**TASK**
At the line containing "white strawberry [159,321,187,351]", begin retyping, and continue word for word until the records below run out.

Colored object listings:
__________

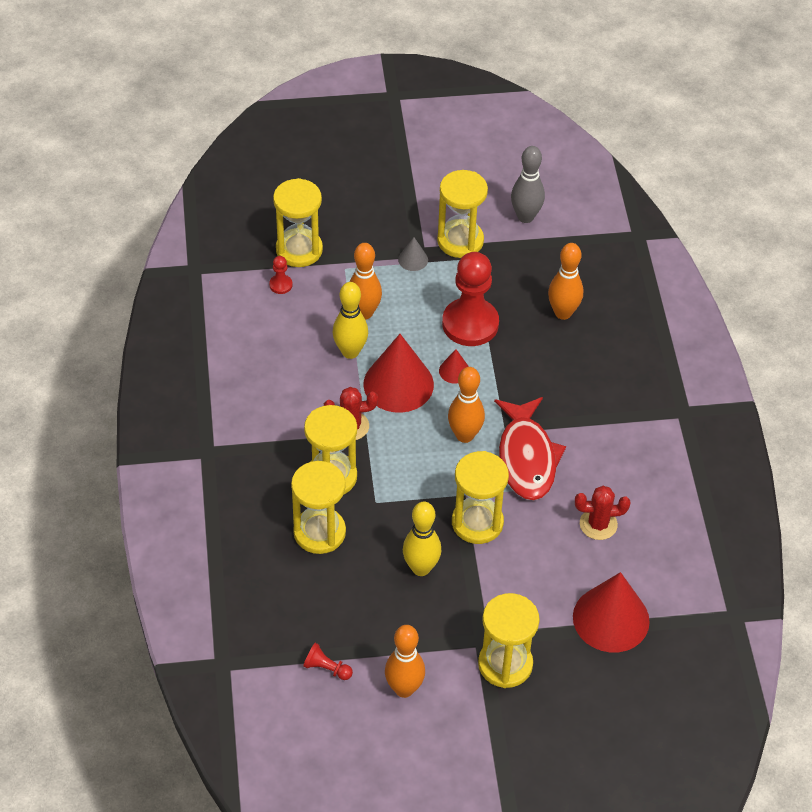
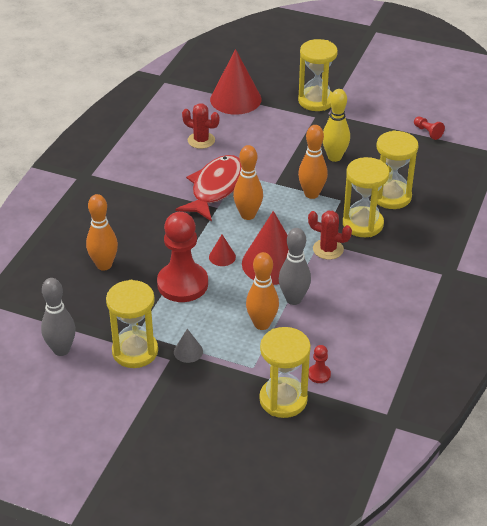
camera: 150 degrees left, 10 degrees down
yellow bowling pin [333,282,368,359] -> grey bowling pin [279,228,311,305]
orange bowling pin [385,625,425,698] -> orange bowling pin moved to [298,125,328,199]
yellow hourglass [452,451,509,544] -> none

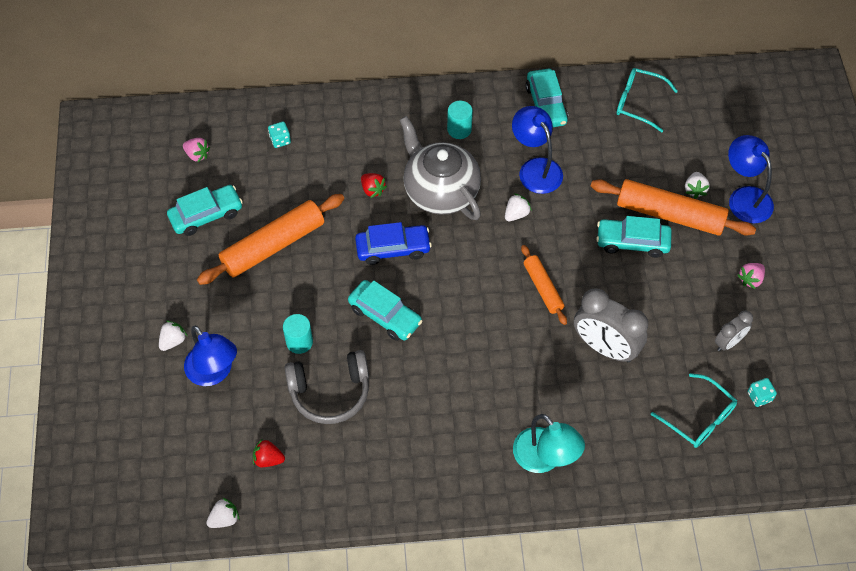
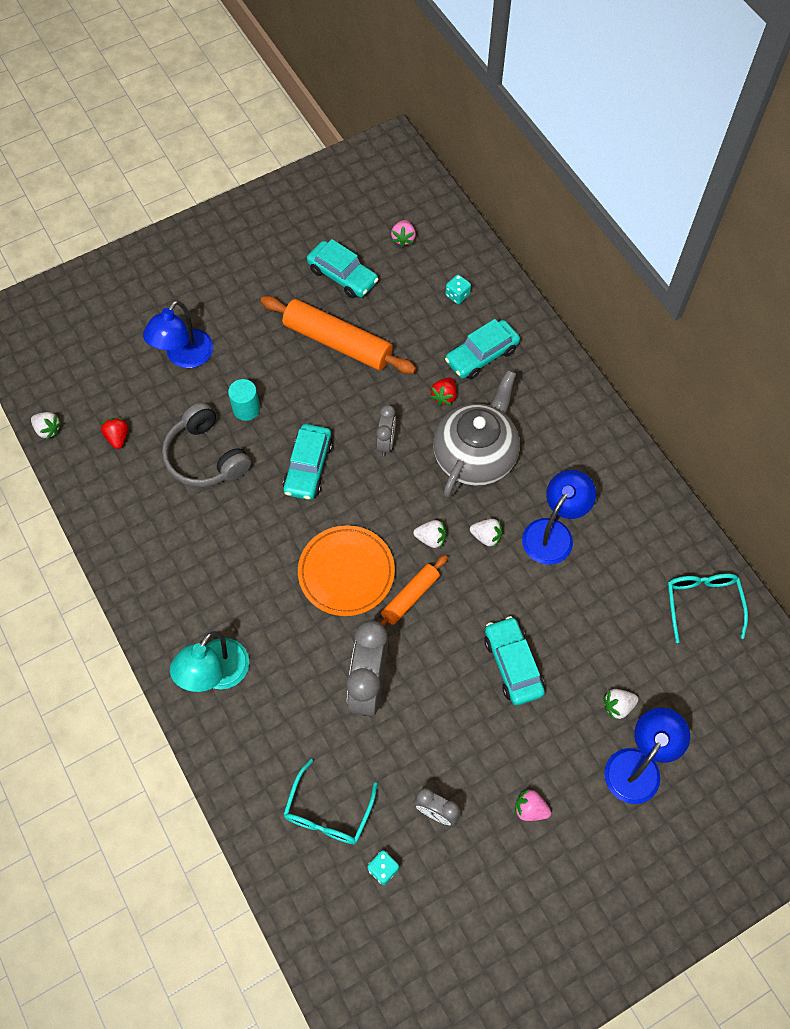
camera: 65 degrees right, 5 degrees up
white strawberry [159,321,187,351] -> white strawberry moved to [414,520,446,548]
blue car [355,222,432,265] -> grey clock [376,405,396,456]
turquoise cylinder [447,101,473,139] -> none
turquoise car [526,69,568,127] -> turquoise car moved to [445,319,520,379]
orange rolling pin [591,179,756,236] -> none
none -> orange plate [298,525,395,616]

__________

**SOLUTION FOR THIS TASK**
white strawberry [159,321,187,351] -> white strawberry moved to [414,520,446,548]
blue car [355,222,432,265] -> grey clock [376,405,396,456]
turquoise cylinder [447,101,473,139] -> none
turquoise car [526,69,568,127] -> turquoise car moved to [445,319,520,379]
orange rolling pin [591,179,756,236] -> none
none -> orange plate [298,525,395,616]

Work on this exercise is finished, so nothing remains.